» **WHAT IS REQUIRED**
What is the number of lines in the data that hold the string "yellow"? Reply with that number only.

Start of TASK INPUTS

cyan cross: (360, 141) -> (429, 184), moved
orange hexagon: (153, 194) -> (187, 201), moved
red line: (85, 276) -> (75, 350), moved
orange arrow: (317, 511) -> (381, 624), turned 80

End of TASK INPUTS
Start of TASK INPUTS

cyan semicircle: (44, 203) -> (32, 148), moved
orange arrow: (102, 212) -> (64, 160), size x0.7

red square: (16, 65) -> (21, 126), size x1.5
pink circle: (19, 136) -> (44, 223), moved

End of TASK INPUTS
Start of TASK INPUTS

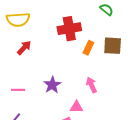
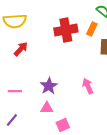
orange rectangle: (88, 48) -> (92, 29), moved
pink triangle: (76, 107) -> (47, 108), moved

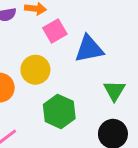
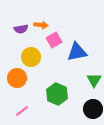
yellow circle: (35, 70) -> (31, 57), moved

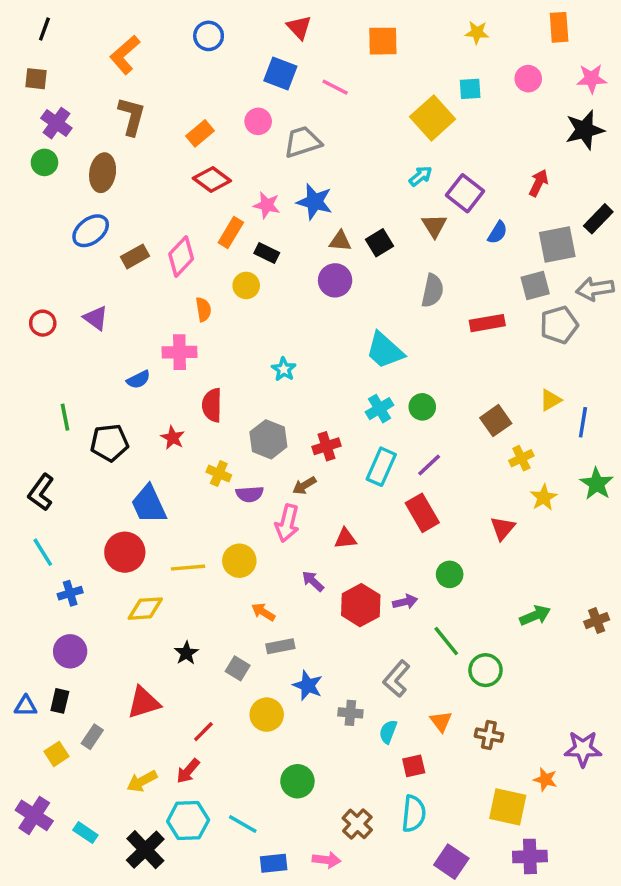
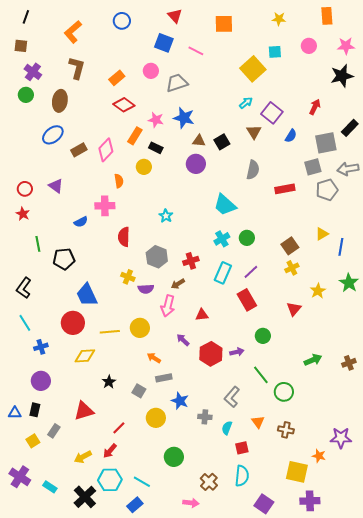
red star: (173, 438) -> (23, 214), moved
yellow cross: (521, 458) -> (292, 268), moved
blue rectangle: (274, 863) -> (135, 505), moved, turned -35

End of TASK INPUTS

» **RESULT OF THE TASK**
2